[Scene difference descriptions]
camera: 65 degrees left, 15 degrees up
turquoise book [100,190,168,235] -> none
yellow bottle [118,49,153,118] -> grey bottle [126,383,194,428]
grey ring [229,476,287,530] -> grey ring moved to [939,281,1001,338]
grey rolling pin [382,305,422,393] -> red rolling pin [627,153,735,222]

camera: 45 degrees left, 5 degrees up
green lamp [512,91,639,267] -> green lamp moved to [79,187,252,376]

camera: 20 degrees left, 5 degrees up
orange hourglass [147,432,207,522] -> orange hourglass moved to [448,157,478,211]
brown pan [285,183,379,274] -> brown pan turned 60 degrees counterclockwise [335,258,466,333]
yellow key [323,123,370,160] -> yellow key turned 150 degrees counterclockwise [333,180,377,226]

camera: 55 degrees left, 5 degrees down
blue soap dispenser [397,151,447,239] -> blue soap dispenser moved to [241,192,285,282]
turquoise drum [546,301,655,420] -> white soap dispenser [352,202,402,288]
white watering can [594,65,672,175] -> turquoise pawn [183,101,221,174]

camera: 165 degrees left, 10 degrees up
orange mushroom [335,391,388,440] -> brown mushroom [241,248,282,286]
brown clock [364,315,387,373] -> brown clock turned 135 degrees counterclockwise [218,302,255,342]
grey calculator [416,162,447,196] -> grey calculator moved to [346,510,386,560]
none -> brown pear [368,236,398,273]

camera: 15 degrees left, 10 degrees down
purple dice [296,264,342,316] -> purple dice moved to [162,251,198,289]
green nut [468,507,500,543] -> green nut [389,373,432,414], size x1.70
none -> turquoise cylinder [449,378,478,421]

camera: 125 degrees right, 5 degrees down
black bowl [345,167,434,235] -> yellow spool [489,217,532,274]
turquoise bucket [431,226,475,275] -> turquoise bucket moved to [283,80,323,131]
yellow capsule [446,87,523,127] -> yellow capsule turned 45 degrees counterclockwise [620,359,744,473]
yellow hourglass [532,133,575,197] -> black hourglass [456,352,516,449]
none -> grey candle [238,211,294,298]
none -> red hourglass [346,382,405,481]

▶ _Work order_
Looking at the entries, count the lines where the word "left" appears, and state the count by itself.

▶ _Answer box_
6